DATA EXTRACT below:

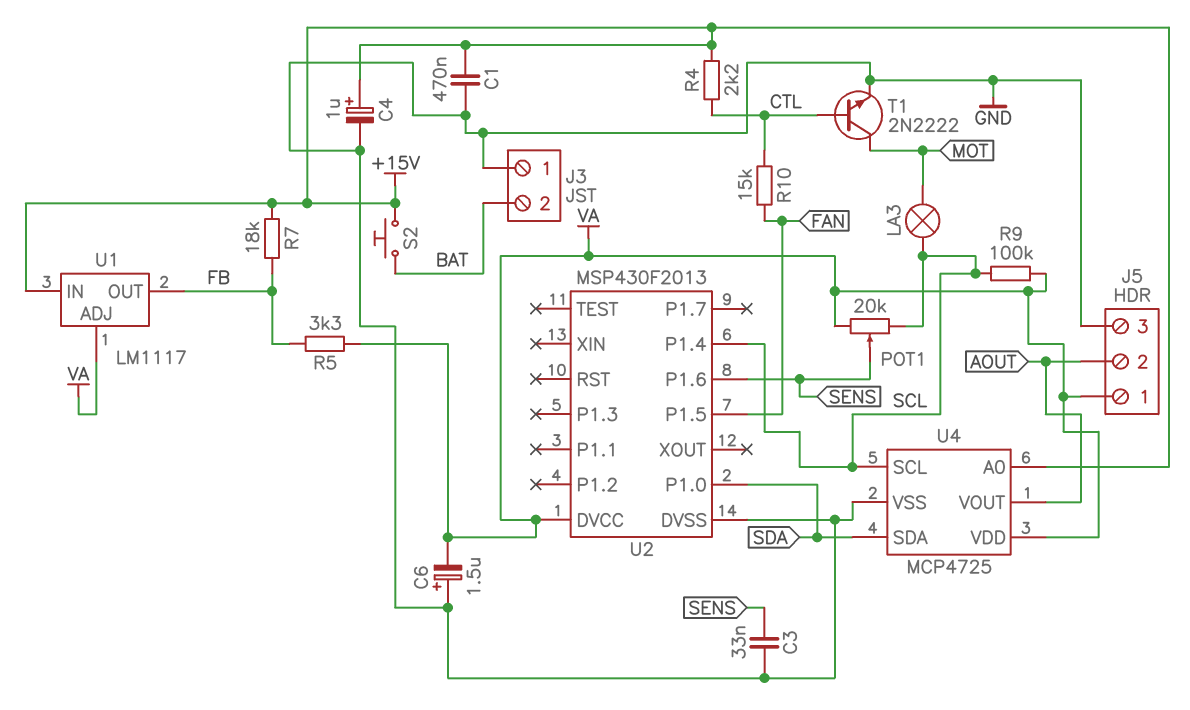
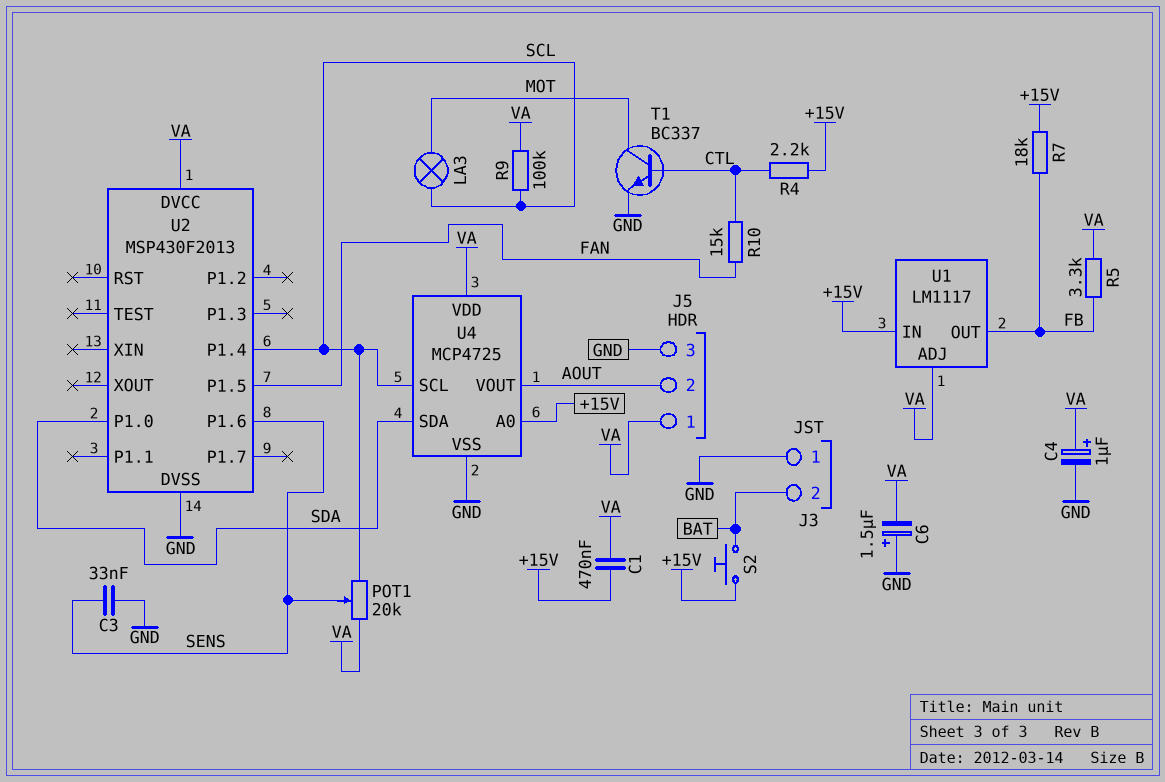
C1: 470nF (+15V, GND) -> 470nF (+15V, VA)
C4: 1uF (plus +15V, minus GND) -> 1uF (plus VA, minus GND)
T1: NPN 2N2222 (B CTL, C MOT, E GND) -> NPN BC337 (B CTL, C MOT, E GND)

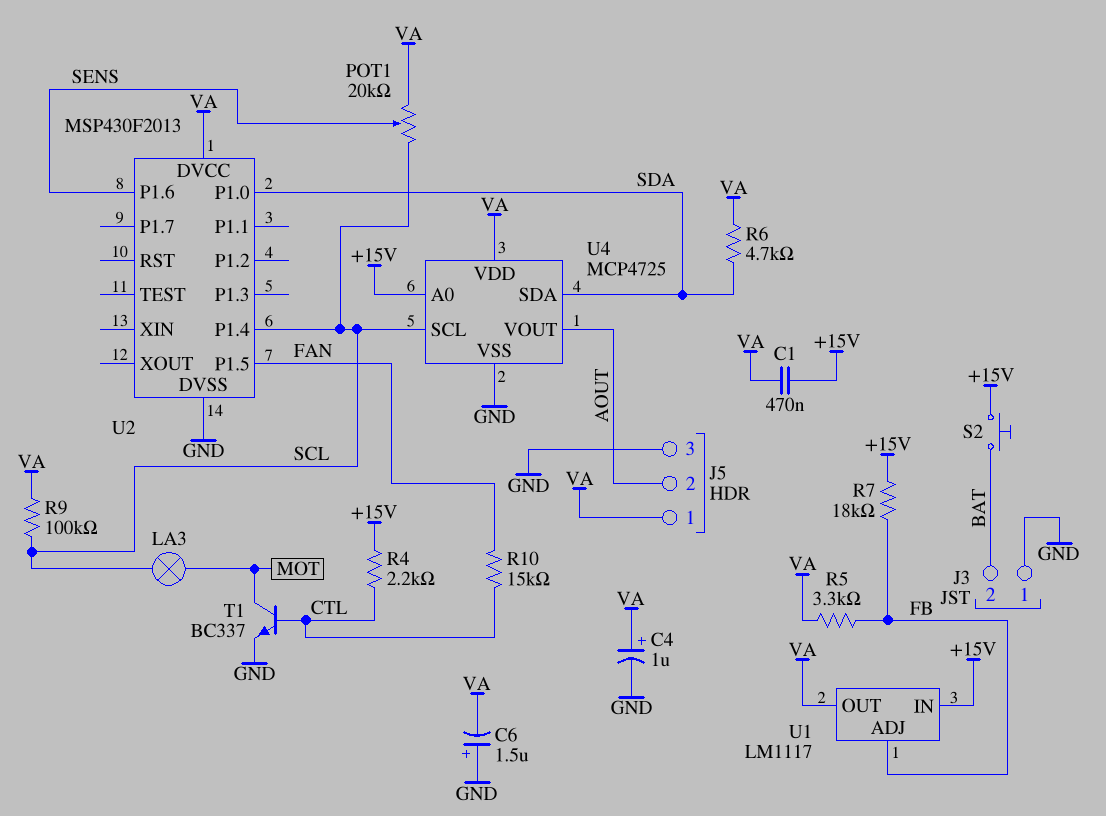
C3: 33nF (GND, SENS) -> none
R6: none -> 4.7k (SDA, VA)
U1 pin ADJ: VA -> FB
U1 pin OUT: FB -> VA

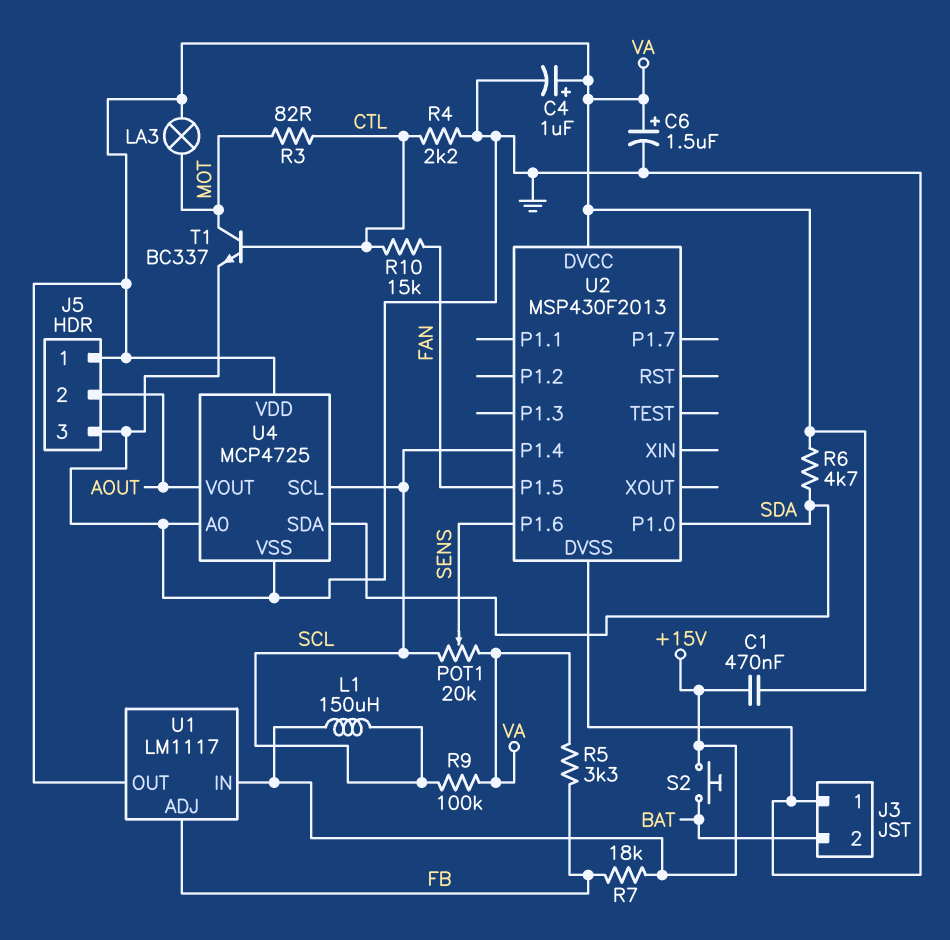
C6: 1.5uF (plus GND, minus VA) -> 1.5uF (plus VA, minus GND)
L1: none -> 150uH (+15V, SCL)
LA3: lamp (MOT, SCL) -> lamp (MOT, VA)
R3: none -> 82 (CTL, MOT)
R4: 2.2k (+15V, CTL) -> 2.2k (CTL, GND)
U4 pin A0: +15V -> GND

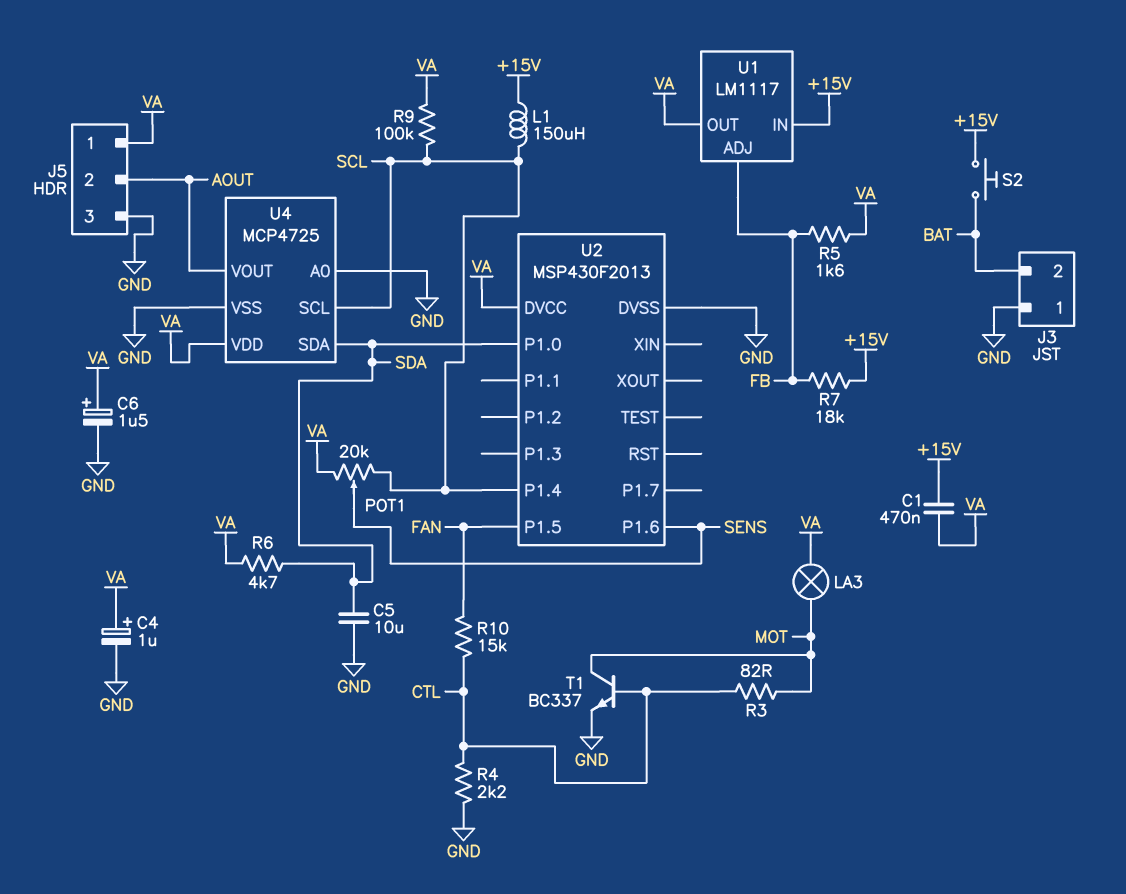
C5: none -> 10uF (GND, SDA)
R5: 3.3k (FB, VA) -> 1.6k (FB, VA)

End of DATA EXTRACT.

→ TASK STATEMENT: When you write out the data, keep every line exact and drop the pictures.

→ EXPECTED ANSWER:
C1: 470nF (+15V, GND) -> 470nF (+15V, VA)
C4: 1uF (plus +15V, minus GND) -> 1uF (plus VA, minus GND)
T1: NPN 2N2222 (B CTL, C MOT, E GND) -> NPN BC337 (B CTL, C MOT, E GND)

C3: 33nF (GND, SENS) -> none
R6: none -> 4.7k (SDA, VA)
U1 pin ADJ: VA -> FB
U1 pin OUT: FB -> VA

C6: 1.5uF (plus GND, minus VA) -> 1.5uF (plus VA, minus GND)
L1: none -> 150uH (+15V, SCL)
LA3: lamp (MOT, SCL) -> lamp (MOT, VA)
R3: none -> 82 (CTL, MOT)
R4: 2.2k (+15V, CTL) -> 2.2k (CTL, GND)
U4 pin A0: +15V -> GND

C5: none -> 10uF (GND, SDA)
R5: 3.3k (FB, VA) -> 1.6k (FB, VA)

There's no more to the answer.